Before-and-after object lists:

○ ○ ○ ○ ○

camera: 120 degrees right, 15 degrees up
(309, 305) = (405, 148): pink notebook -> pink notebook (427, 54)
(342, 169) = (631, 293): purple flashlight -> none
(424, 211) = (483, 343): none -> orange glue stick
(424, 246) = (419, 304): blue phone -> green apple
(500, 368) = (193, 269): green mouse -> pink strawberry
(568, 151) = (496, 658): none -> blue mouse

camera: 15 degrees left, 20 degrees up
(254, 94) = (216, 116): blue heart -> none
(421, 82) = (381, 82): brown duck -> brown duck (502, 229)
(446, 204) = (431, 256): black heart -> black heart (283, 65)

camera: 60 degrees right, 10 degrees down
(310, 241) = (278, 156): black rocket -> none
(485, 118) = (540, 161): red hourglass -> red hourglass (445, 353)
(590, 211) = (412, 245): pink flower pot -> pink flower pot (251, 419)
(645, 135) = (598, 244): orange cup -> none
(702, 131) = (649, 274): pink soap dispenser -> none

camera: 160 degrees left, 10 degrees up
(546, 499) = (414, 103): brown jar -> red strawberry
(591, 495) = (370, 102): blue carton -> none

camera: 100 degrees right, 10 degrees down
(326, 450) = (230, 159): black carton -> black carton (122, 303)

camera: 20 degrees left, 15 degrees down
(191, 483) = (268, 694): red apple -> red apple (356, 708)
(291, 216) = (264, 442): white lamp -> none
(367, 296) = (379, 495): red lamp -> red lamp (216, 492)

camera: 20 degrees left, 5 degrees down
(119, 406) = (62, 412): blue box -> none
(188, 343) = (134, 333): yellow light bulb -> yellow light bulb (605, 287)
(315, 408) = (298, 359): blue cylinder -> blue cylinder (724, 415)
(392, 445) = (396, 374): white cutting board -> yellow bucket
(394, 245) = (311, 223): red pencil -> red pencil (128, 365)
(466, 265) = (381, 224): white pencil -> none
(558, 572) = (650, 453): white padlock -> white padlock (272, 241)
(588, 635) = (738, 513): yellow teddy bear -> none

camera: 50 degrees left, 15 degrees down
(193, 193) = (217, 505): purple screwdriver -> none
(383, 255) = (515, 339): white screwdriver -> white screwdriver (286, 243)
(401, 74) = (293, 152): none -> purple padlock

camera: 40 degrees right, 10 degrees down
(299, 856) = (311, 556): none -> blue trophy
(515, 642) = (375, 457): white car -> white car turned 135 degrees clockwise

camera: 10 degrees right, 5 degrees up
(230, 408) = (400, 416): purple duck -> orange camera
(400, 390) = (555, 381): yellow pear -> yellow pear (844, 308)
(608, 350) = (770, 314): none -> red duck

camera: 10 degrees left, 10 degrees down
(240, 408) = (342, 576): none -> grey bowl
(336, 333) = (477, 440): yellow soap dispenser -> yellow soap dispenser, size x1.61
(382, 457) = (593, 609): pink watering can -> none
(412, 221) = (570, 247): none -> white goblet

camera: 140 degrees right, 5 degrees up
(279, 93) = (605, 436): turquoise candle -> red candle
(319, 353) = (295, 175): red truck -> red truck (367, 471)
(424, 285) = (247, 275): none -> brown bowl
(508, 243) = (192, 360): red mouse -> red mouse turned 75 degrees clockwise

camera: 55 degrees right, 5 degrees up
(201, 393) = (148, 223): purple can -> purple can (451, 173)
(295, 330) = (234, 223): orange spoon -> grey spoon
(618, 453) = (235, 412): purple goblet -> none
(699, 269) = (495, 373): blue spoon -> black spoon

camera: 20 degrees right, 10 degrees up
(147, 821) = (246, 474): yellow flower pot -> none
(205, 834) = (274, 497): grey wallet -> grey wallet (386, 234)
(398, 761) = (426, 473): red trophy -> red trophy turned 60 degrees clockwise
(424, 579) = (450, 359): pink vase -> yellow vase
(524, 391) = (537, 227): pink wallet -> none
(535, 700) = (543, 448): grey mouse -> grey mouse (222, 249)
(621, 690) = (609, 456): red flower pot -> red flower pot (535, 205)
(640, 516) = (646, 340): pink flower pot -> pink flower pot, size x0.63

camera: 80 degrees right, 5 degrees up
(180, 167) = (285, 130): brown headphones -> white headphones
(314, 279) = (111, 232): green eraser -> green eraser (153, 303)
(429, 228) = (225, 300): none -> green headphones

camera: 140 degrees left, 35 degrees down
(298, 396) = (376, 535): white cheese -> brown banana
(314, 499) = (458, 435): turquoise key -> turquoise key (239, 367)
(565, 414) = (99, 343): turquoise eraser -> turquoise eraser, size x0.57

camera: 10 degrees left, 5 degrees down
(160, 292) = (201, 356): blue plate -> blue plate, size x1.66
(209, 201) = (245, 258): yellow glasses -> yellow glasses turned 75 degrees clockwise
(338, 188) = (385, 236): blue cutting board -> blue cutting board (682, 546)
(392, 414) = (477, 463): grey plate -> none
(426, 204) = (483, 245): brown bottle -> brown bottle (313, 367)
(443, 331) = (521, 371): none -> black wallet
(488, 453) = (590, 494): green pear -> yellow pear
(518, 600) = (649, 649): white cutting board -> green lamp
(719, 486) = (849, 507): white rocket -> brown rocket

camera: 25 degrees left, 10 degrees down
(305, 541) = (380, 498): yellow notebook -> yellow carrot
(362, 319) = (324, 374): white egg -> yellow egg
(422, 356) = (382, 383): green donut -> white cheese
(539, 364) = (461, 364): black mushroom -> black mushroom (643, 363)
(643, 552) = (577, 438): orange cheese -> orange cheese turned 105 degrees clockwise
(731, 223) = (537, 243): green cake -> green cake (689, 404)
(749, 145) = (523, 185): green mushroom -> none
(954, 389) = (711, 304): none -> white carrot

○ ○ ○ ○ ○

● WORK TASK:
Report the lines above that have the word "pink" in them.

● EXPECTED ANSWER:
(309, 305) = (405, 148): pink notebook -> pink notebook (427, 54)
(500, 368) = (193, 269): green mouse -> pink strawberry
(590, 211) = (412, 245): pink flower pot -> pink flower pot (251, 419)
(702, 131) = (649, 274): pink soap dispenser -> none
(382, 457) = (593, 609): pink watering can -> none
(424, 579) = (450, 359): pink vase -> yellow vase
(524, 391) = (537, 227): pink wallet -> none
(640, 516) = (646, 340): pink flower pot -> pink flower pot, size x0.63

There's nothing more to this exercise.